Your assignment:
Please figure out how many lines in the material contain "none", and give only that number.

Dataset content:
++++++++++

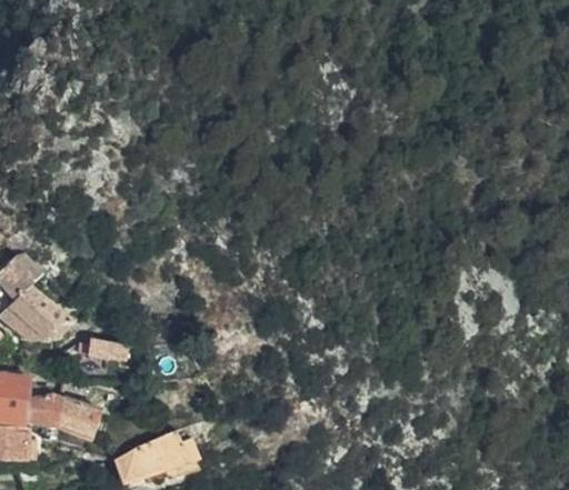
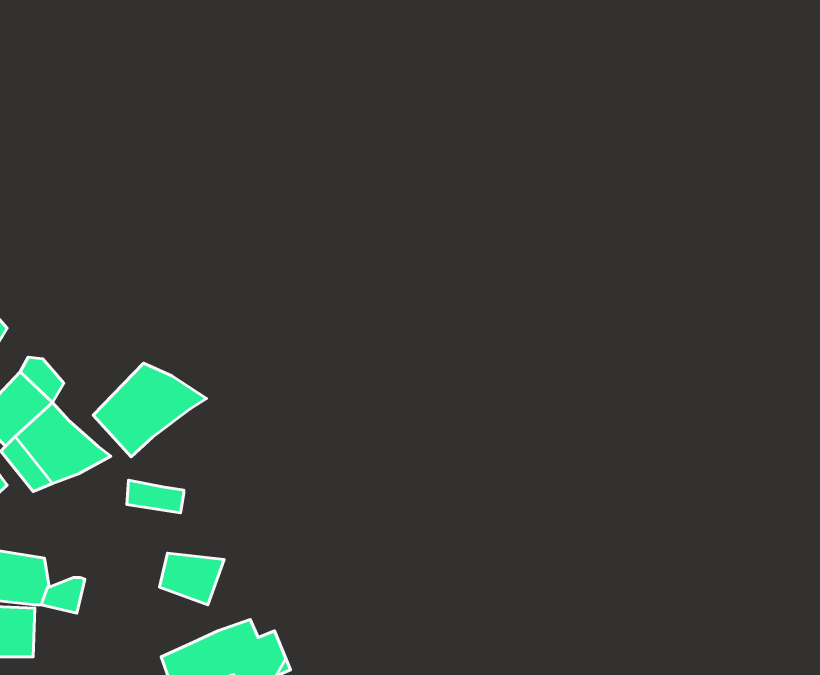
building: none -> [93,363,207,457]
building: [53,404,98,440] -> [159,553,224,605]

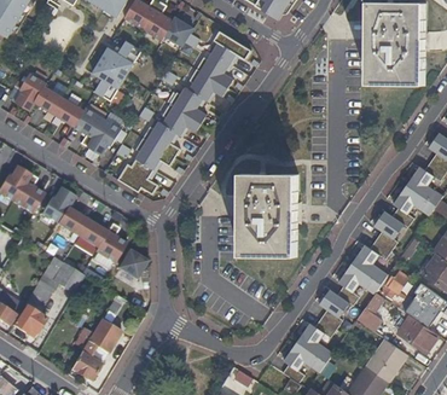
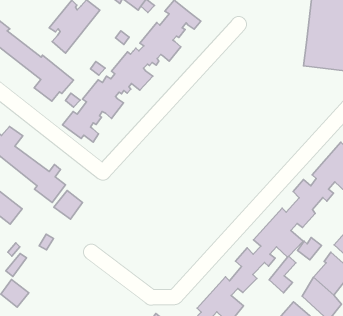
building: [238,174,296,259] -> none
building: [87,319,123,355] -> none

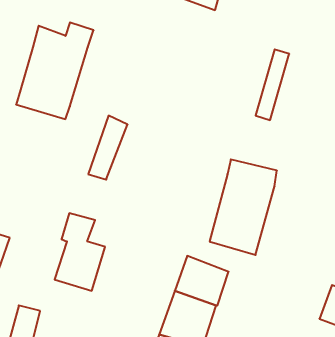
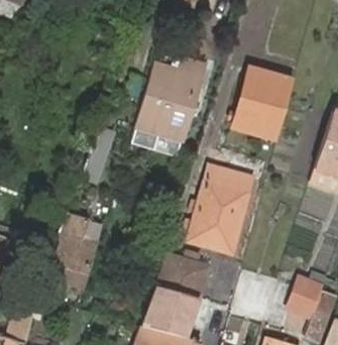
building: [16,22,94,119] -> [132,58,202,144]
building: none -> [244,73,294,141]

++++++++++

Reply to the task:
4